[Exercise data]:
-------------------------
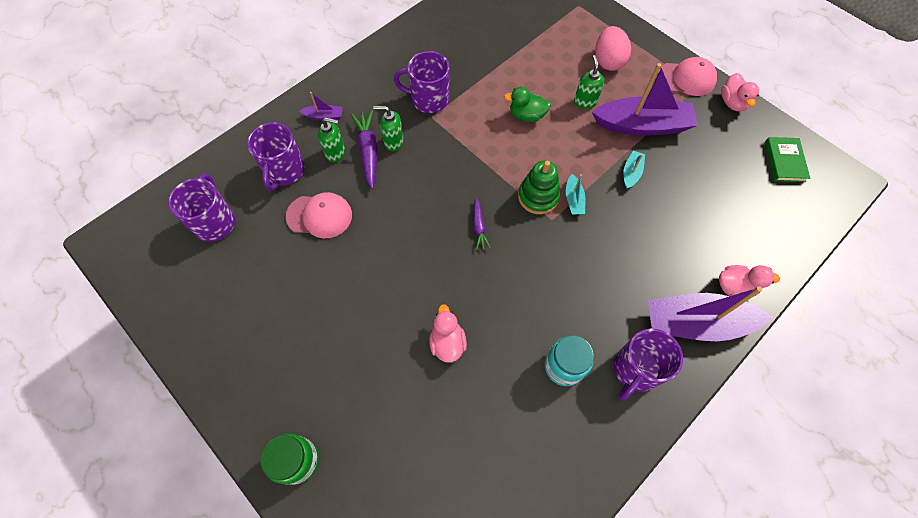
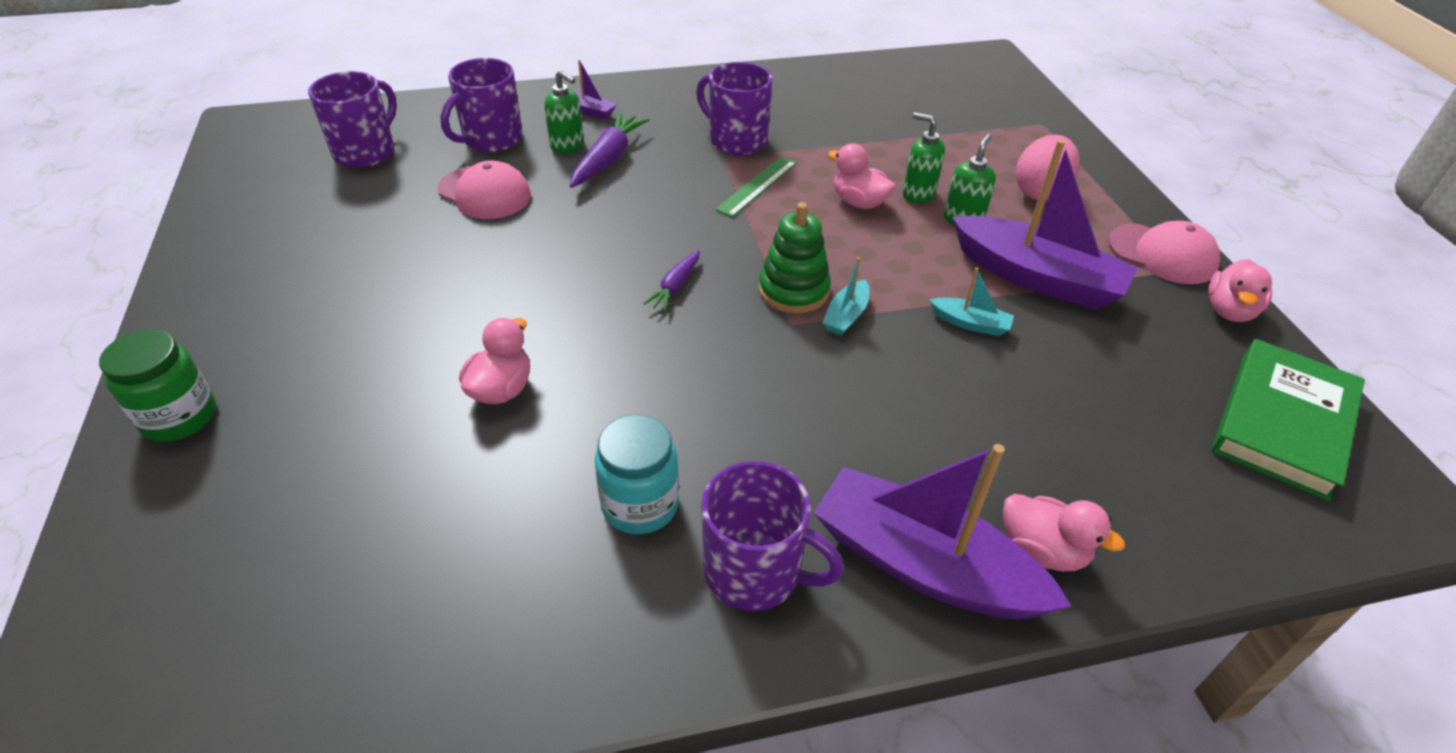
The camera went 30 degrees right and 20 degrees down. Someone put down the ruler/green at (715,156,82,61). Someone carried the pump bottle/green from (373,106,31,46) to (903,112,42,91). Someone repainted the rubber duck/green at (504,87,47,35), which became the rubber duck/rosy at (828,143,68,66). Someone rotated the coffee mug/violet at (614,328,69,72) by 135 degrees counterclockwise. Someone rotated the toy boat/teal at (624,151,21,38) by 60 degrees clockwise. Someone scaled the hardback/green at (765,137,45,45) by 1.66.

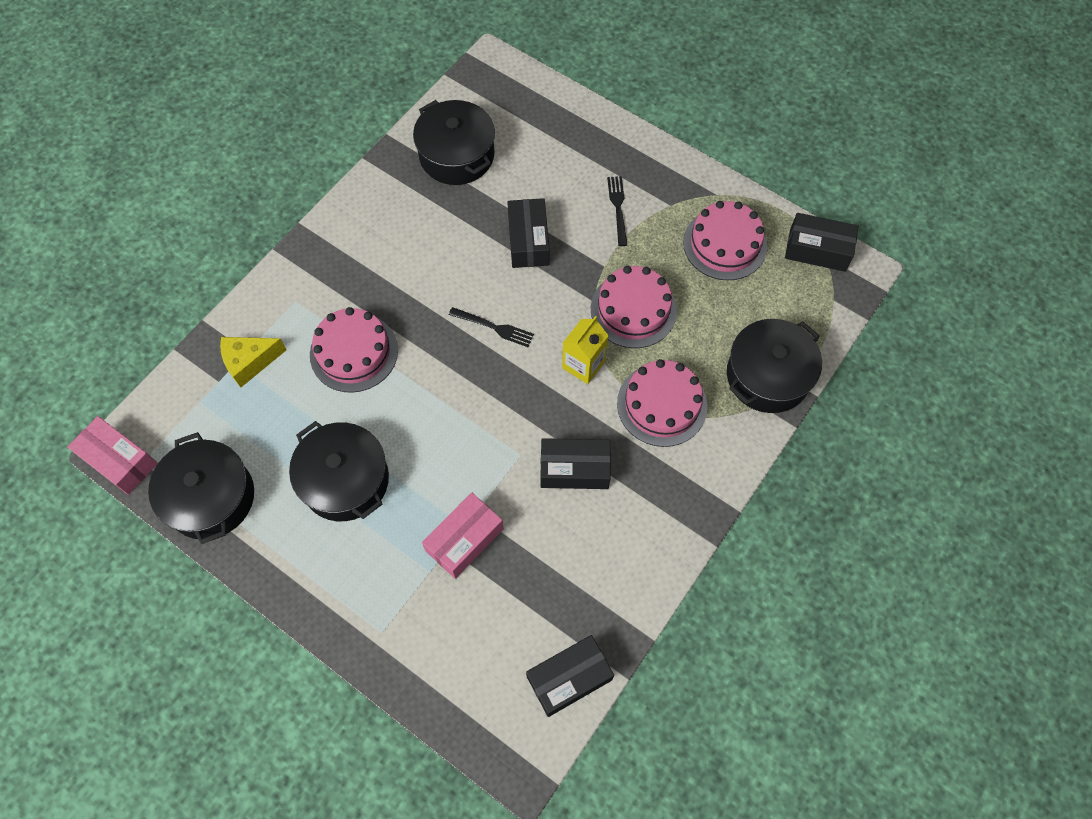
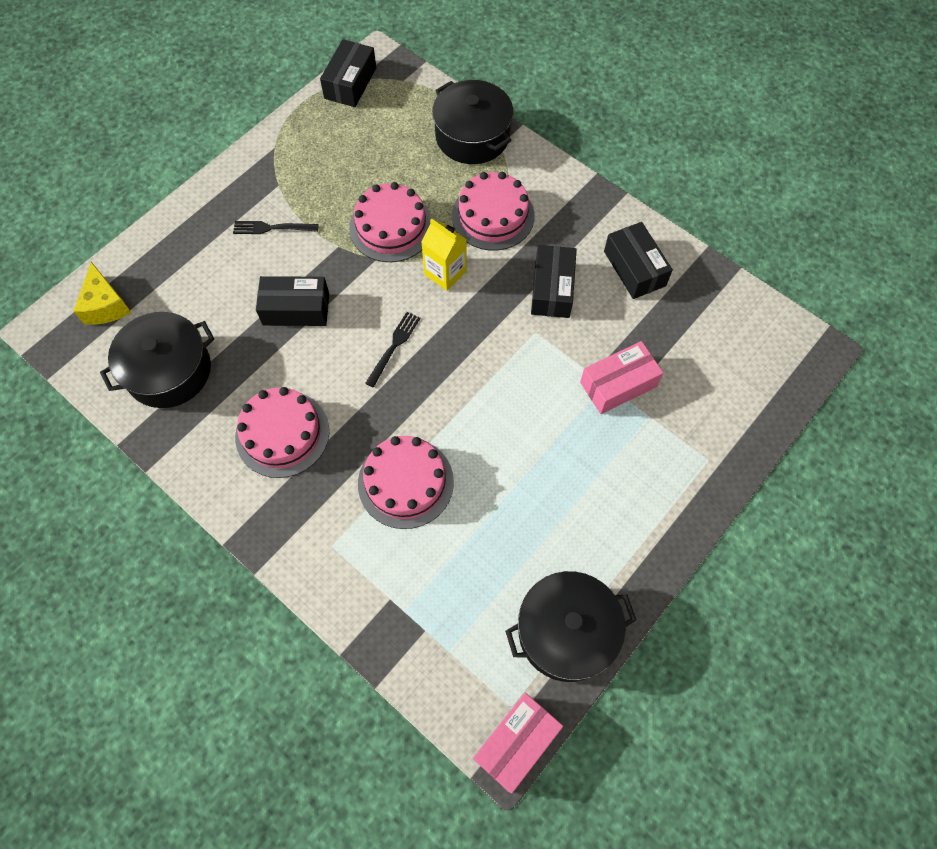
The camera went 85 degrees left and 0 degrees up. Someone took away the stockpot/ebony at (289,421,100,100). Someone carried the piece of cheese/yellow from (220,337,67,50) to (73,262,58,63). Someone carried the parcel/ebony from (526,635,88,82) to (604,222,69,77). Someone carried the layer cake/rosy from (683,201,84,79) to (235,387,94,91). Someone rotated the parcel/rosy at (422,492,82,87) by 75 degrees counterclockwise.

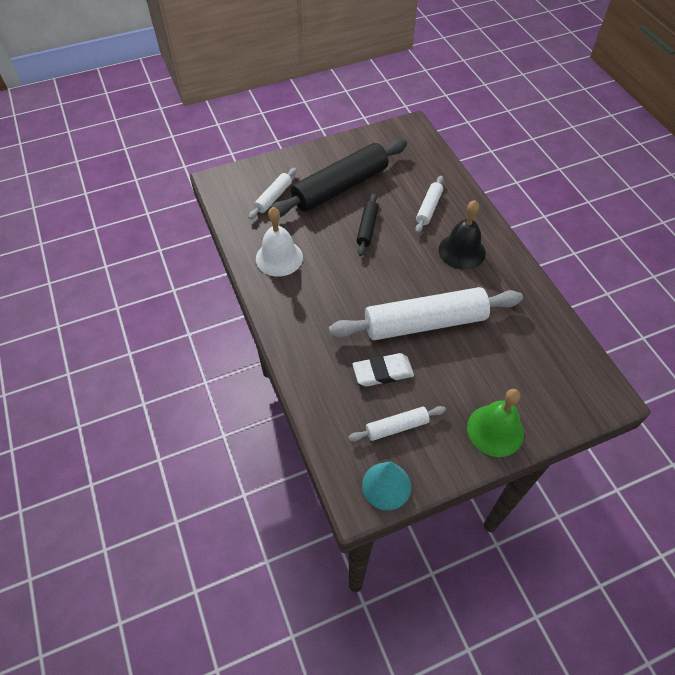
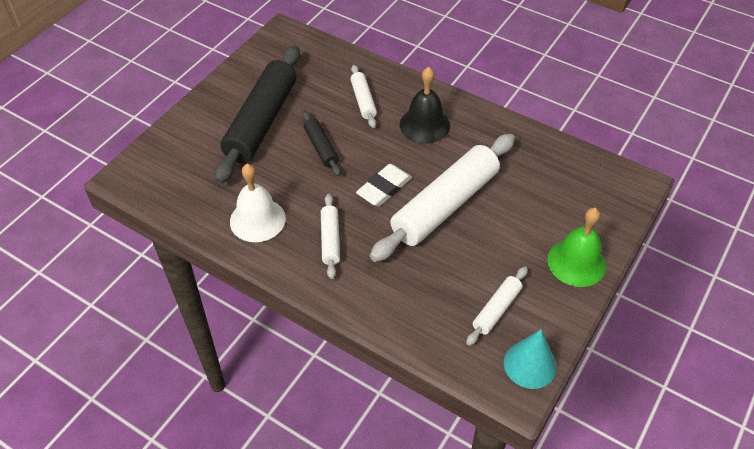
The camera went 35 degrees left and 5 degrees down. Someone carried the rolling pin/pure white from (248,168,49,51) to (321,194,19,85). Someone carried the eraser/pure white from (353,353,61,33) to (356,164,56,42).

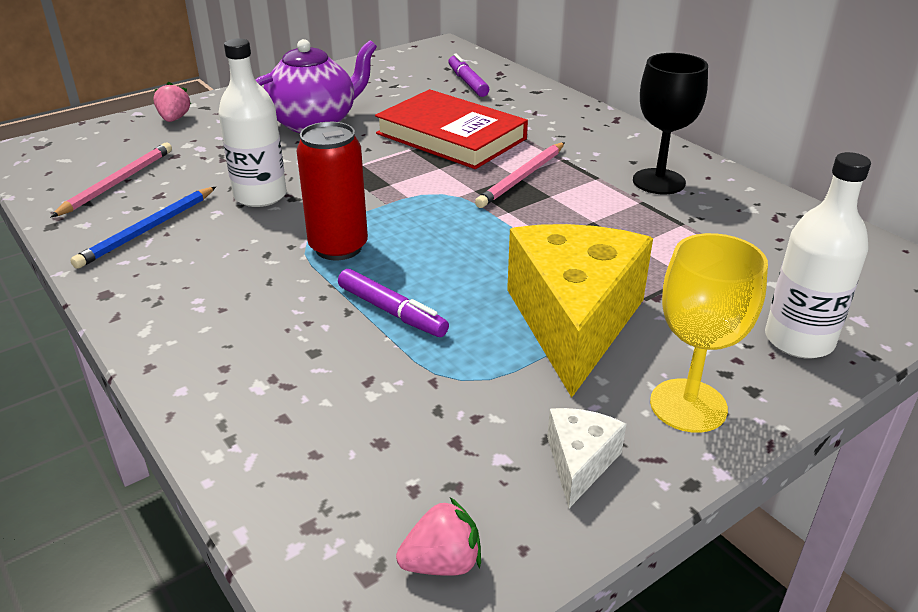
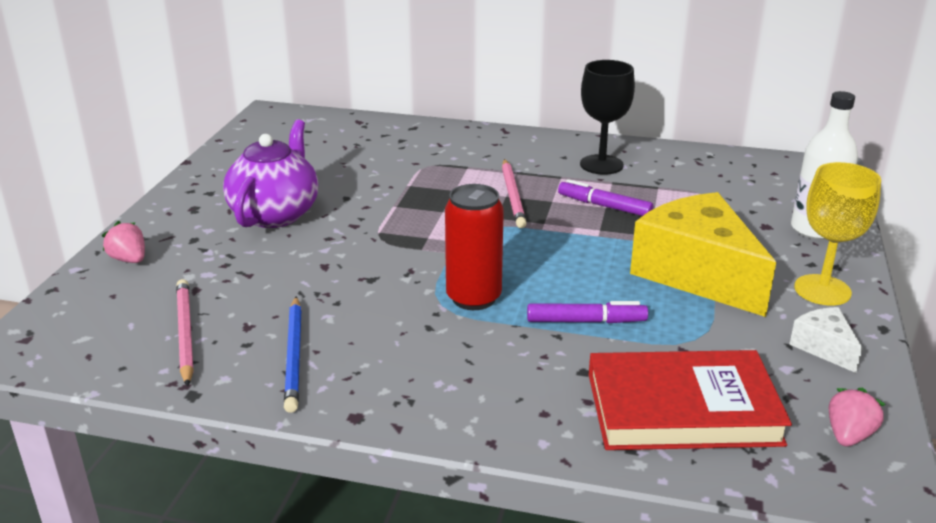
The camera went 40 degrees left and 5 degrees down. Someone took away the drink bottle/pure white at (218,39,69,168). Someone carried the hardback/red from (375,89,153,80) to (589,350,203,100). Someone carried the felt pen/violet from (448,54,41,43) to (558,179,95,37).

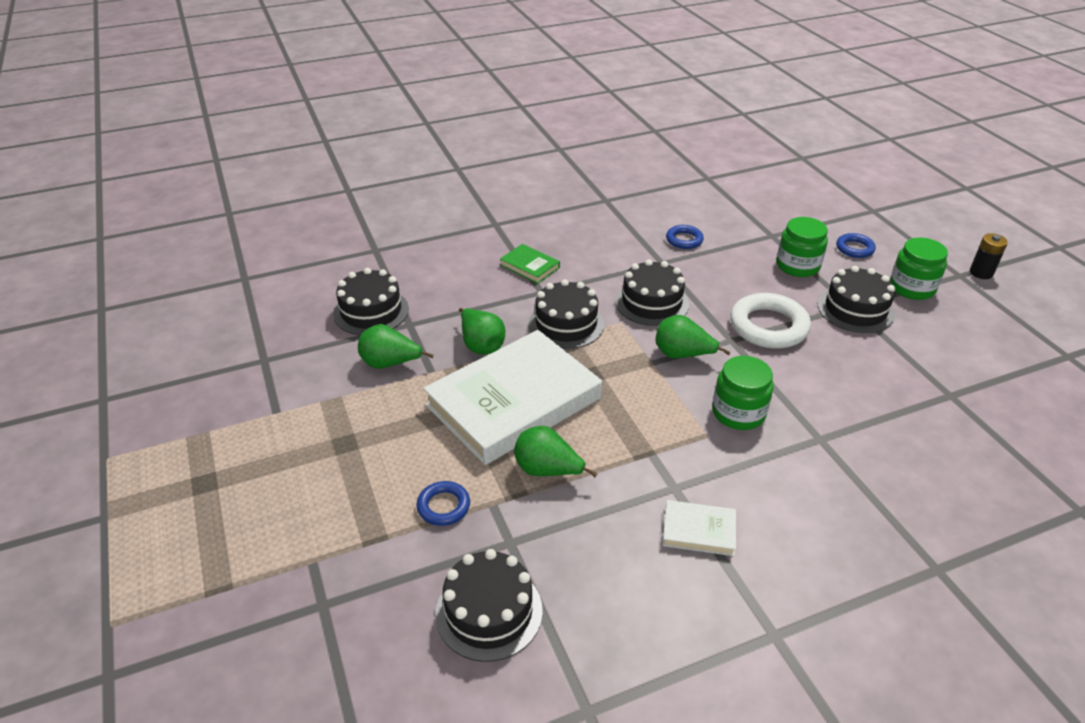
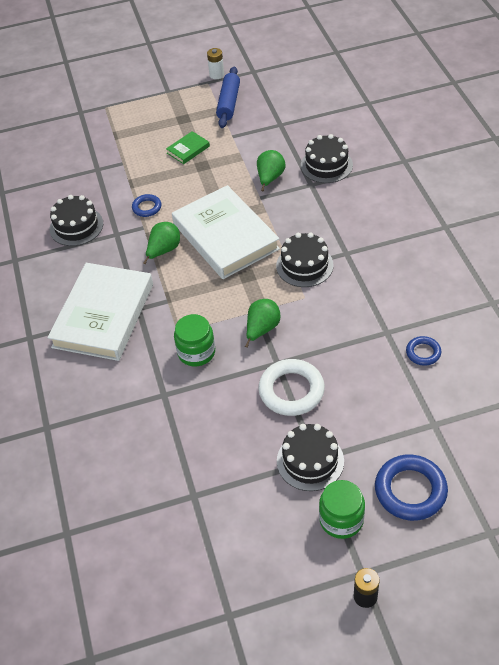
The camera went 100 degrees right and 10 degrees up. Someone took away the pear/green at (459,308,47,46). Someone took away the layer cake/ebony at (615,259,74,67). Someone took away the jam jar/green at (776,217,52,60). Someone put down the AA battery/pure white at (207,48,17,31). Someone put down the rolling pin/royal blue at (216,66,24,62). Someone carried the hardback/green from (500,244,60,40) to (166,131,44,33). Someone scaled the hardback/pure white at (663,500,73,56) by 2.41. Someone scaled the ring/royal blue at (836,233,40,25) by 1.85.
-------------------------
[Assignment]:
Restate the records word for word and drop the images.

[Exercise solution]:
The camera went 30 degrees right and 20 degrees down. Someone put down the ruler/green at (715,156,82,61). Someone carried the pump bottle/green from (373,106,31,46) to (903,112,42,91). Someone repainted the rubber duck/green at (504,87,47,35), which became the rubber duck/rosy at (828,143,68,66). Someone rotated the coffee mug/violet at (614,328,69,72) by 135 degrees counterclockwise. Someone rotated the toy boat/teal at (624,151,21,38) by 60 degrees clockwise. Someone scaled the hardback/green at (765,137,45,45) by 1.66.

The camera went 85 degrees left and 0 degrees up. Someone took away the stockpot/ebony at (289,421,100,100). Someone carried the piece of cheese/yellow from (220,337,67,50) to (73,262,58,63). Someone carried the parcel/ebony from (526,635,88,82) to (604,222,69,77). Someone carried the layer cake/rosy from (683,201,84,79) to (235,387,94,91). Someone rotated the parcel/rosy at (422,492,82,87) by 75 degrees counterclockwise.

The camera went 35 degrees left and 5 degrees down. Someone carried the rolling pin/pure white from (248,168,49,51) to (321,194,19,85). Someone carried the eraser/pure white from (353,353,61,33) to (356,164,56,42).

The camera went 40 degrees left and 5 degrees down. Someone took away the drink bottle/pure white at (218,39,69,168). Someone carried the hardback/red from (375,89,153,80) to (589,350,203,100). Someone carried the felt pen/violet from (448,54,41,43) to (558,179,95,37).

The camera went 100 degrees right and 10 degrees up. Someone took away the pear/green at (459,308,47,46). Someone took away the layer cake/ebony at (615,259,74,67). Someone took away the jam jar/green at (776,217,52,60). Someone put down the AA battery/pure white at (207,48,17,31). Someone put down the rolling pin/royal blue at (216,66,24,62). Someone carried the hardback/green from (500,244,60,40) to (166,131,44,33). Someone scaled the hardback/pure white at (663,500,73,56) by 2.41. Someone scaled the ring/royal blue at (836,233,40,25) by 1.85.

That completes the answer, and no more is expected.